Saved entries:

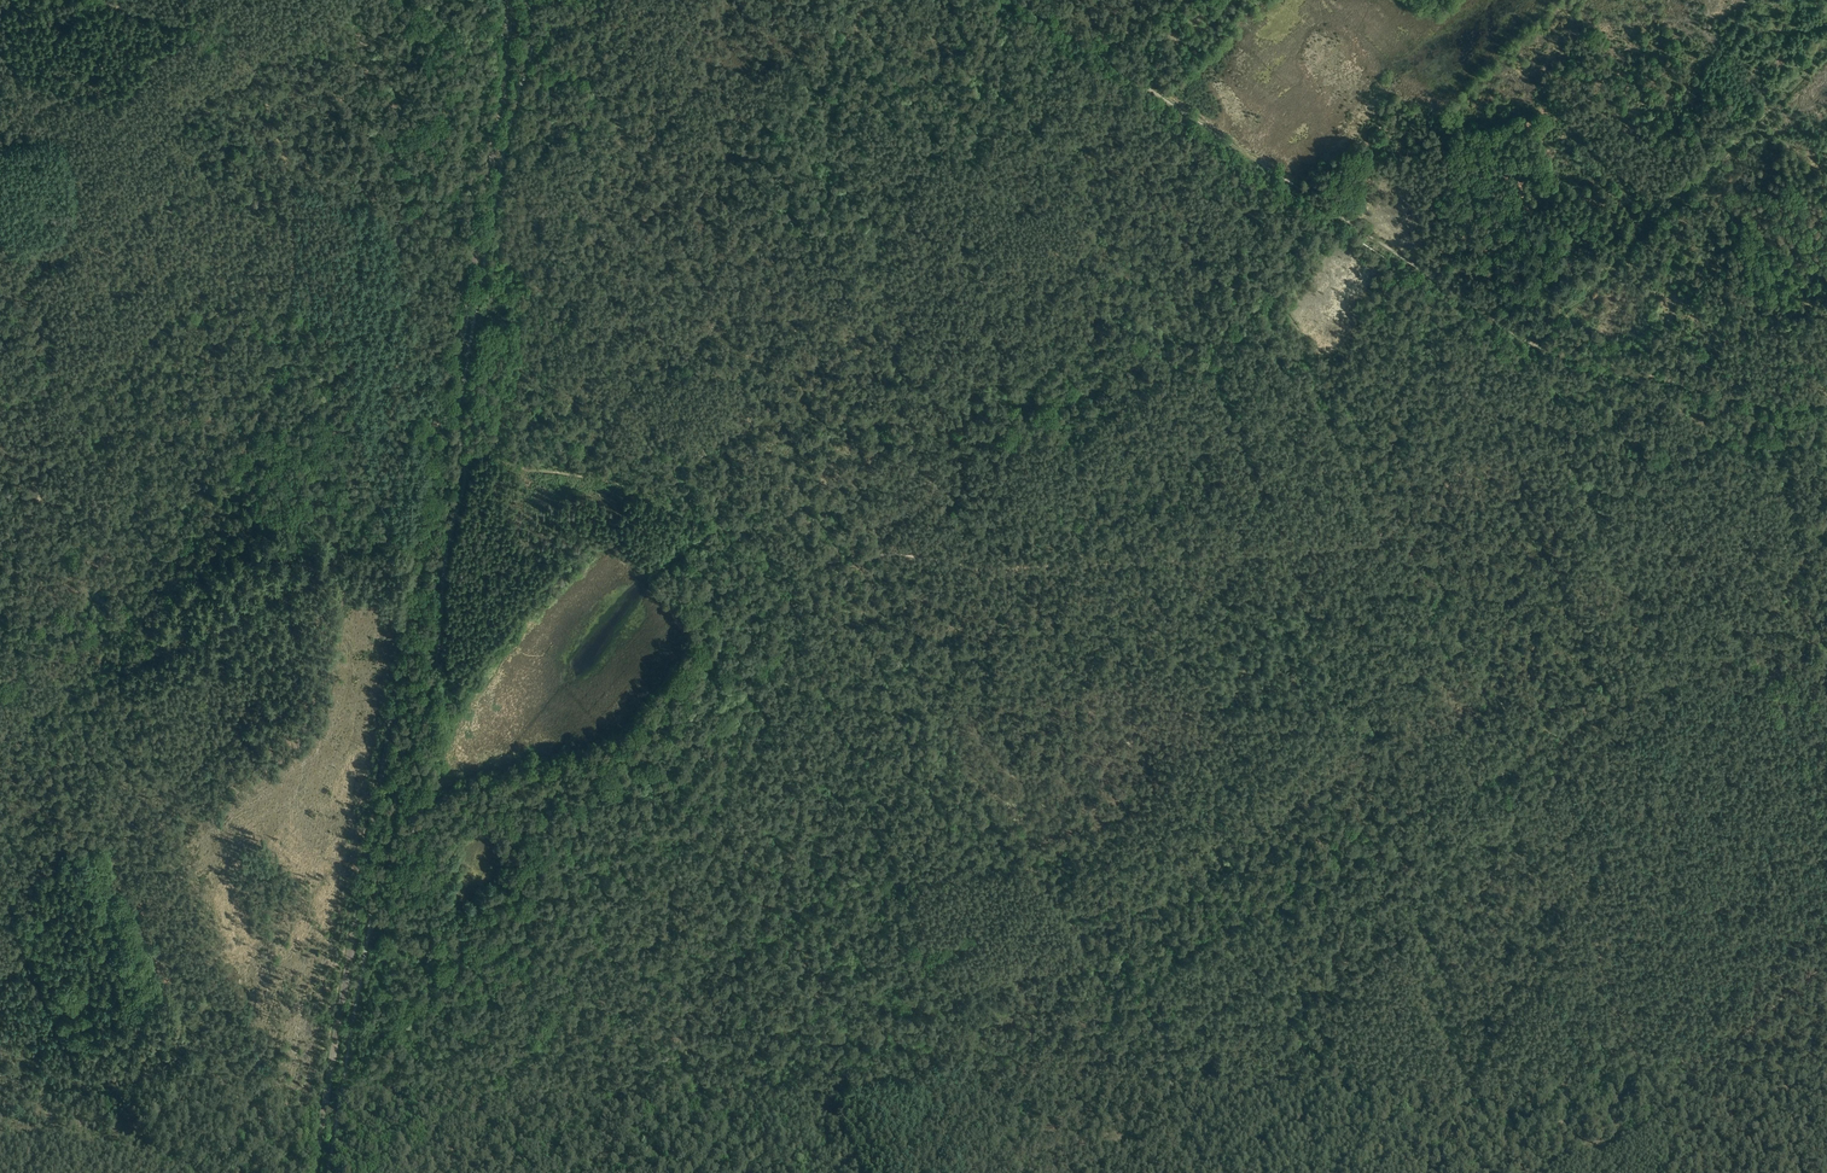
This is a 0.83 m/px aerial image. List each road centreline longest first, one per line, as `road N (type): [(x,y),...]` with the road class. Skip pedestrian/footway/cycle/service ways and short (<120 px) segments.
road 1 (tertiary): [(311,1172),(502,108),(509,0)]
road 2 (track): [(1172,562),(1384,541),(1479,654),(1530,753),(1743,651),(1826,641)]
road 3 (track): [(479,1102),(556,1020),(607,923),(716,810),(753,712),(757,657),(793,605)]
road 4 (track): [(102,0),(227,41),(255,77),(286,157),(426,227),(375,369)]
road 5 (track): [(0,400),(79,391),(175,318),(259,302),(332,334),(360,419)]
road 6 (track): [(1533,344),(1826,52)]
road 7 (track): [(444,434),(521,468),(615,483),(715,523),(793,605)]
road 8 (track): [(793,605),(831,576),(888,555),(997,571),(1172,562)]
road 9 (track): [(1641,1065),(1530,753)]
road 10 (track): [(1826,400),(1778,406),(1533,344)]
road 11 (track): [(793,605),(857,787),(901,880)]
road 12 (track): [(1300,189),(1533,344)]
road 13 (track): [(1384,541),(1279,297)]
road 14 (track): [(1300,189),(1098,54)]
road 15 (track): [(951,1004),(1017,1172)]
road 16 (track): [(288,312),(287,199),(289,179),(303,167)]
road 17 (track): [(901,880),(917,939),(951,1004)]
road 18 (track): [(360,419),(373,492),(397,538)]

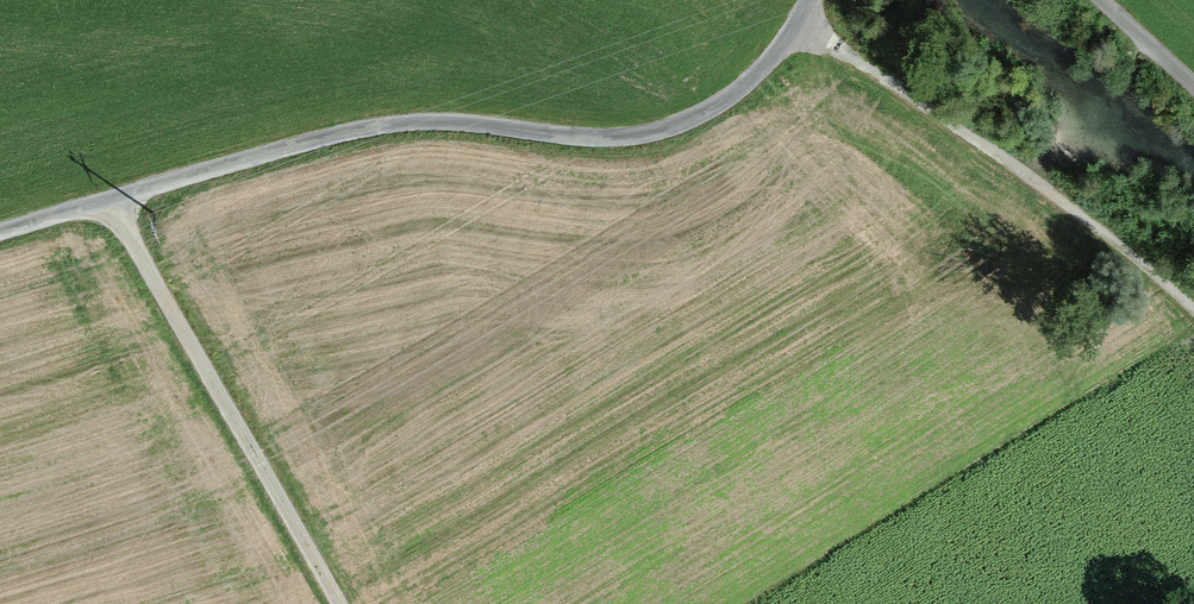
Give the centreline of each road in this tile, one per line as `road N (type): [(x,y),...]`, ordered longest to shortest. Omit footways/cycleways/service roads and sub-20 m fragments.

== What is required ==
Give back each entry exactly as it appears, with no pictures.

== Task answer ==
This is a 0.83 m/px aerial image. List each road centreline longest first, one per line, as `road N (type): [(x,y),...]` with the road class. Skip pedestrian/footway/cycle/service ways and short (<120 px) segments.
road 1 (tertiary): [(311,1172),(502,108),(509,0)]
road 2 (track): [(1172,562),(1384,541),(1479,654),(1530,753),(1743,651),(1826,641)]
road 3 (track): [(479,1102),(556,1020),(607,923),(716,810),(753,712),(757,657),(793,605)]
road 4 (track): [(102,0),(227,41),(255,77),(286,157),(426,227),(375,369)]
road 5 (track): [(0,400),(79,391),(175,318),(259,302),(332,334),(360,419)]
road 6 (track): [(1533,344),(1826,52)]
road 7 (track): [(444,434),(521,468),(615,483),(715,523),(793,605)]
road 8 (track): [(793,605),(831,576),(888,555),(997,571),(1172,562)]
road 9 (track): [(1641,1065),(1530,753)]
road 10 (track): [(1826,400),(1778,406),(1533,344)]
road 11 (track): [(793,605),(857,787),(901,880)]
road 12 (track): [(1300,189),(1533,344)]
road 13 (track): [(1384,541),(1279,297)]
road 14 (track): [(1300,189),(1098,54)]
road 15 (track): [(951,1004),(1017,1172)]
road 16 (track): [(288,312),(287,199),(289,179),(303,167)]
road 17 (track): [(901,880),(917,939),(951,1004)]
road 18 (track): [(360,419),(373,492),(397,538)]

Give the centreline of each road in this tile, one per line as `road N (type): [(x,y),...]`, ordered longest to shortest. Omit footways/cycleways/service roads and sub-20 m fragments.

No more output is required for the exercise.